• **INPUT MATERIAL**:
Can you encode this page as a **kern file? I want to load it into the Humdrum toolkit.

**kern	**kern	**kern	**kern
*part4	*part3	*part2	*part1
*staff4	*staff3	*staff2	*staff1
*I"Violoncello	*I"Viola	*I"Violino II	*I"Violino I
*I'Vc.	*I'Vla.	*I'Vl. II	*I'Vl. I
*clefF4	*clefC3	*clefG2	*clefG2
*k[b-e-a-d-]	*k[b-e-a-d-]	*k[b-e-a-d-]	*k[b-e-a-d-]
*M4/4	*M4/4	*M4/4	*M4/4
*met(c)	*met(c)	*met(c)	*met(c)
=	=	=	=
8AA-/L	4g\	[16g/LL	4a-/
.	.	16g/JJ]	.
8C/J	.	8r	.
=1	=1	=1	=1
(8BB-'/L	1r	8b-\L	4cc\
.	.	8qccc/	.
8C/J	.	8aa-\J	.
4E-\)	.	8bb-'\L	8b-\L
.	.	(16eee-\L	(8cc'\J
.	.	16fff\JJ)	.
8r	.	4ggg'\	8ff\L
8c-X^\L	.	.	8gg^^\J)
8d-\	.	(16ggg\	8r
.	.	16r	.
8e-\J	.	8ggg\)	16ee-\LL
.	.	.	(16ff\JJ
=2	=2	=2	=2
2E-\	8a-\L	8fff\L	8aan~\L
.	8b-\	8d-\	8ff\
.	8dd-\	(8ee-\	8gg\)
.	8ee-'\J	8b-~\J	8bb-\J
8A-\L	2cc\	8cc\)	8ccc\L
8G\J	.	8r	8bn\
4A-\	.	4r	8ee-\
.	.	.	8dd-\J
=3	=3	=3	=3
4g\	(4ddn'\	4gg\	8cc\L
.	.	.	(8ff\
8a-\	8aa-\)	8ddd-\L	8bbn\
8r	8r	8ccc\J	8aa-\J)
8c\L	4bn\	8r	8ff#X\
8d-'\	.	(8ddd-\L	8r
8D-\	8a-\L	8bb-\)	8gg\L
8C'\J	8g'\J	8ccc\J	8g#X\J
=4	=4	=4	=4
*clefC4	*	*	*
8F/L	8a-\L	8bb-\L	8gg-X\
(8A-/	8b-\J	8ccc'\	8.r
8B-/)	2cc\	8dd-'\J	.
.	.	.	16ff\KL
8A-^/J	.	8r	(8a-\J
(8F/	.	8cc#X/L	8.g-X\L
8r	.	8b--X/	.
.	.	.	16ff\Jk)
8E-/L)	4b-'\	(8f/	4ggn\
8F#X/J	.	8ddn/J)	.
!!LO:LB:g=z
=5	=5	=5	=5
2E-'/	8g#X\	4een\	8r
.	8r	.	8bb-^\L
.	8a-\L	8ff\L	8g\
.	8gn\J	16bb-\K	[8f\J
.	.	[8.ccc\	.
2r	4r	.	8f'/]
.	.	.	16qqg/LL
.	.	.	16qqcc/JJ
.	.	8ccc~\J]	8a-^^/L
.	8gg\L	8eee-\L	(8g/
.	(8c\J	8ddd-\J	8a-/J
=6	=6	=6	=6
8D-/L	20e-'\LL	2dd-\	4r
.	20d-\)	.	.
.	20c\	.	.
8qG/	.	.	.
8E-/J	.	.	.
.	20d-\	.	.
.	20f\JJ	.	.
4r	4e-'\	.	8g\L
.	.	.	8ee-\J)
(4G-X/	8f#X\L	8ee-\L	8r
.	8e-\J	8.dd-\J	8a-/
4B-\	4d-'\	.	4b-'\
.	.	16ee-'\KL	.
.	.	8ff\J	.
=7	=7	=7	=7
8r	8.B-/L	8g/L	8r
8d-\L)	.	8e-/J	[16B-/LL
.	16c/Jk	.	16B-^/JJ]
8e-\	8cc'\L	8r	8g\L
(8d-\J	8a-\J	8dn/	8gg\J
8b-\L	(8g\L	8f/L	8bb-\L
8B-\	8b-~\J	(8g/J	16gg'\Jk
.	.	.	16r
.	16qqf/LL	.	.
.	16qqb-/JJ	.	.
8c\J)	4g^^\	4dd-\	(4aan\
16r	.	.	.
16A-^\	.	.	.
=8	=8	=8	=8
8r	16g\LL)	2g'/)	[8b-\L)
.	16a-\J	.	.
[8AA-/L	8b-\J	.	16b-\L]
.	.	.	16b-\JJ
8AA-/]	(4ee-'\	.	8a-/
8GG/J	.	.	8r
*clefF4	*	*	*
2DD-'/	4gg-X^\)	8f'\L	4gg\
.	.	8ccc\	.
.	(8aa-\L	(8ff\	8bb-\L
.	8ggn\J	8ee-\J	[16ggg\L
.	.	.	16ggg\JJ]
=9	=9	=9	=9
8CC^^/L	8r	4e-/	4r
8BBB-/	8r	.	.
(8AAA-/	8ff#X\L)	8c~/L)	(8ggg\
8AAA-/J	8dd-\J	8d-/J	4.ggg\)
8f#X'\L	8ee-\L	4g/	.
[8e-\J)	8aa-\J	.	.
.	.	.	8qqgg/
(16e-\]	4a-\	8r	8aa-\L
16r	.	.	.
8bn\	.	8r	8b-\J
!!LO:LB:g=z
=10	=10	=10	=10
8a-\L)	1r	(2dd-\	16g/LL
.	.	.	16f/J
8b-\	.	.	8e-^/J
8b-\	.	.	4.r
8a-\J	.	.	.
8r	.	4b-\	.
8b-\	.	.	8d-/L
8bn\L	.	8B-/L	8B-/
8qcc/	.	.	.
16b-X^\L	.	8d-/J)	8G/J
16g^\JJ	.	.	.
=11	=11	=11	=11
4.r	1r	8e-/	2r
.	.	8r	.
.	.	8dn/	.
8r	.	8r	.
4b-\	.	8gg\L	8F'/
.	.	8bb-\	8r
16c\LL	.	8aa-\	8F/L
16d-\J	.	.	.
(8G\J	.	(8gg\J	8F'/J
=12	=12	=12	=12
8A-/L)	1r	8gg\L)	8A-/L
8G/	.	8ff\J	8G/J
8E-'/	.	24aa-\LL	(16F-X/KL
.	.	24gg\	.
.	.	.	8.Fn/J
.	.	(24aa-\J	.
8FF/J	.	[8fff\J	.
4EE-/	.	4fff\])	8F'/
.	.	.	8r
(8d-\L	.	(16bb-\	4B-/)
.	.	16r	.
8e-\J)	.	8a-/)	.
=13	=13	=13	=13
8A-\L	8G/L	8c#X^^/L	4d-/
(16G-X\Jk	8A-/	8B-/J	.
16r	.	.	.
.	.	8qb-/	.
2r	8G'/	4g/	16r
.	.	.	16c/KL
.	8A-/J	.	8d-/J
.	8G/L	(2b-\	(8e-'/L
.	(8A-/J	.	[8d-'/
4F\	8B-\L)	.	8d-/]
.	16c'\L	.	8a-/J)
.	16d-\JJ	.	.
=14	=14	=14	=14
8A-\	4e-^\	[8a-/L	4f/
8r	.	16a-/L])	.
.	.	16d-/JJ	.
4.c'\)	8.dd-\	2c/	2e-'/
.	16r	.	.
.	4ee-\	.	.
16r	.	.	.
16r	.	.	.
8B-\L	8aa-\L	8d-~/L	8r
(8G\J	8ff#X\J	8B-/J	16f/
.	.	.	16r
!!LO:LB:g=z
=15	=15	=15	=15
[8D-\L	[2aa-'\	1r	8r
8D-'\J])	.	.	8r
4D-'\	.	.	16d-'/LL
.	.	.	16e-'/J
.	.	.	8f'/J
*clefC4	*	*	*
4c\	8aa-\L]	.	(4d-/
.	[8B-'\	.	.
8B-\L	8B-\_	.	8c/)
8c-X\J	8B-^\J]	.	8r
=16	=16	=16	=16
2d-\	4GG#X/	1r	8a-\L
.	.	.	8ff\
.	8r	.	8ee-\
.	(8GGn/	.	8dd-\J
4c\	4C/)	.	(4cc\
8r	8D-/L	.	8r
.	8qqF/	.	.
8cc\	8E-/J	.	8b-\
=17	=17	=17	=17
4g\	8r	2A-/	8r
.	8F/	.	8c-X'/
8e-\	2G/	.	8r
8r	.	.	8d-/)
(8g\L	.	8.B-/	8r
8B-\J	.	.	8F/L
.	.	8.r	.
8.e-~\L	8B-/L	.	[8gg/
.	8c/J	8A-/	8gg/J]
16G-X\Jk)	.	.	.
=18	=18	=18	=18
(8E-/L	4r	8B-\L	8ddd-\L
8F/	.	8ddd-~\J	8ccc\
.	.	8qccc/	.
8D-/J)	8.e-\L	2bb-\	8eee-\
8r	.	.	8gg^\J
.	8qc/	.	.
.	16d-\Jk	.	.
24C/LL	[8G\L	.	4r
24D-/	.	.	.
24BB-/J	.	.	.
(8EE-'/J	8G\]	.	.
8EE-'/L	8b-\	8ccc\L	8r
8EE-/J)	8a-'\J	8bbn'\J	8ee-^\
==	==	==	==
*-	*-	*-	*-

• **WHAT THE TASK ASKS**:
Count the lines in the records that contain the word "kern" and give only that number.

• **PROBLEM SOLUTION**:
2